== Work order ==
Could you copy every entry exactly, dropping the pictures?

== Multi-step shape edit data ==
===============

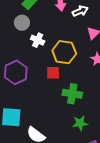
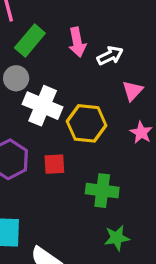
white cross: (38, 40) -> (43, 106), size x1.6
red square: (53, 73) -> (54, 164), moved

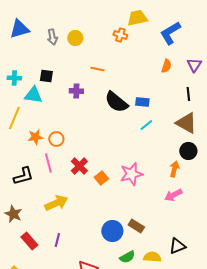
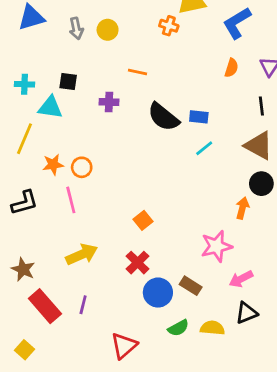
red cross: (79, 166) -> (138, 263), moved
pink star: (131, 174) -> (216, 246), moved
black L-shape: (23, 176) -> (25, 203), moved
pink arrow: (173, 195) -> (241, 279), moved
red rectangle: (29, 241) -> (45, 306), size x1.4

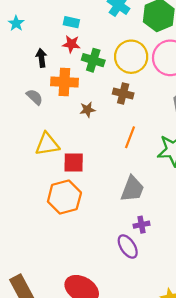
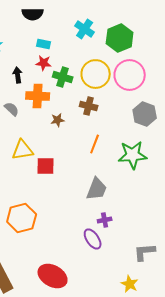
orange hexagon: (64, 197) -> (22, 218), moved

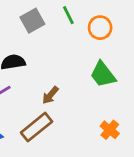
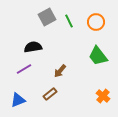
green line: (68, 15) -> (69, 21), moved
brown rectangle: (37, 127) -> (50, 94), size x0.6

===============

== Your solution ==
white cross: (38, 40) -> (43, 106), size x1.6
red square: (53, 73) -> (54, 164), moved

red cross: (79, 166) -> (138, 263), moved
pink star: (131, 174) -> (216, 246), moved
black L-shape: (23, 176) -> (25, 203), moved
pink arrow: (173, 195) -> (241, 279), moved
red rectangle: (29, 241) -> (45, 306), size x1.4

orange hexagon: (64, 197) -> (22, 218), moved

green line: (68, 15) -> (69, 21), moved
brown rectangle: (37, 127) -> (50, 94), size x0.6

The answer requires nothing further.